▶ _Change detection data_

----

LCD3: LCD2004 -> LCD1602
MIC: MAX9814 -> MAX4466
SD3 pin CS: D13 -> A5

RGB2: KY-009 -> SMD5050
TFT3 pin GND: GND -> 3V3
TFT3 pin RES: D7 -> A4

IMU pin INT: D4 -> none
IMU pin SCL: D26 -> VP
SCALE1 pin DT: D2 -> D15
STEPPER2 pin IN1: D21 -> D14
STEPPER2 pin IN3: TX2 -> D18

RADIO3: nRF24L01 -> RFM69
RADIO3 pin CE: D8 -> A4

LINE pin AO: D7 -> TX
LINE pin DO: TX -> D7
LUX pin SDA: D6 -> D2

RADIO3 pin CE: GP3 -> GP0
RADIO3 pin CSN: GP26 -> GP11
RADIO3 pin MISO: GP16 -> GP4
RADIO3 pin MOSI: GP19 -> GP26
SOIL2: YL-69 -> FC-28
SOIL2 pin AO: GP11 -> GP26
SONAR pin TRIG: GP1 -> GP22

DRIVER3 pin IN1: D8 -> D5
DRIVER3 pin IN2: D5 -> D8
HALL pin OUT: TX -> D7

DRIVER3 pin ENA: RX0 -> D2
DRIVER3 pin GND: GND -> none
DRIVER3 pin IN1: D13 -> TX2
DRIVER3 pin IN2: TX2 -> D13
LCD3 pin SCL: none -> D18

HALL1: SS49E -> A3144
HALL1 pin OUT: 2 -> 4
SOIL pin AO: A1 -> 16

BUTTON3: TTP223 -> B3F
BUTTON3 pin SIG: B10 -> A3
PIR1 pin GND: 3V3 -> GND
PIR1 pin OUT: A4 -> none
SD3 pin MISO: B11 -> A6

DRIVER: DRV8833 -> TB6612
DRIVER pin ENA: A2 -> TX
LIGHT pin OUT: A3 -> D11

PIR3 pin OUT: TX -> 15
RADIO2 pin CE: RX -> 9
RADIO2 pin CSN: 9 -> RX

----

▶ _DIRECTIONS FOR THIS TASK_
You are asked to transcribe all of the data above exactly.

▶ _RESULT_
LCD3: LCD2004 -> LCD1602
MIC: MAX9814 -> MAX4466
SD3 pin CS: D13 -> A5

RGB2: KY-009 -> SMD5050
TFT3 pin GND: GND -> 3V3
TFT3 pin RES: D7 -> A4

IMU pin INT: D4 -> none
IMU pin SCL: D26 -> VP
SCALE1 pin DT: D2 -> D15
STEPPER2 pin IN1: D21 -> D14
STEPPER2 pin IN3: TX2 -> D18

RADIO3: nRF24L01 -> RFM69
RADIO3 pin CE: D8 -> A4

LINE pin AO: D7 -> TX
LINE pin DO: TX -> D7
LUX pin SDA: D6 -> D2

RADIO3 pin CE: GP3 -> GP0
RADIO3 pin CSN: GP26 -> GP11
RADIO3 pin MISO: GP16 -> GP4
RADIO3 pin MOSI: GP19 -> GP26
SOIL2: YL-69 -> FC-28
SOIL2 pin AO: GP11 -> GP26
SONAR pin TRIG: GP1 -> GP22

DRIVER3 pin IN1: D8 -> D5
DRIVER3 pin IN2: D5 -> D8
HALL pin OUT: TX -> D7

DRIVER3 pin ENA: RX0 -> D2
DRIVER3 pin GND: GND -> none
DRIVER3 pin IN1: D13 -> TX2
DRIVER3 pin IN2: TX2 -> D13
LCD3 pin SCL: none -> D18

HALL1: SS49E -> A3144
HALL1 pin OUT: 2 -> 4
SOIL pin AO: A1 -> 16

BUTTON3: TTP223 -> B3F
BUTTON3 pin SIG: B10 -> A3
PIR1 pin GND: 3V3 -> GND
PIR1 pin OUT: A4 -> none
SD3 pin MISO: B11 -> A6

DRIVER: DRV8833 -> TB6612
DRIVER pin ENA: A2 -> TX
LIGHT pin OUT: A3 -> D11

PIR3 pin OUT: TX -> 15
RADIO2 pin CE: RX -> 9
RADIO2 pin CSN: 9 -> RX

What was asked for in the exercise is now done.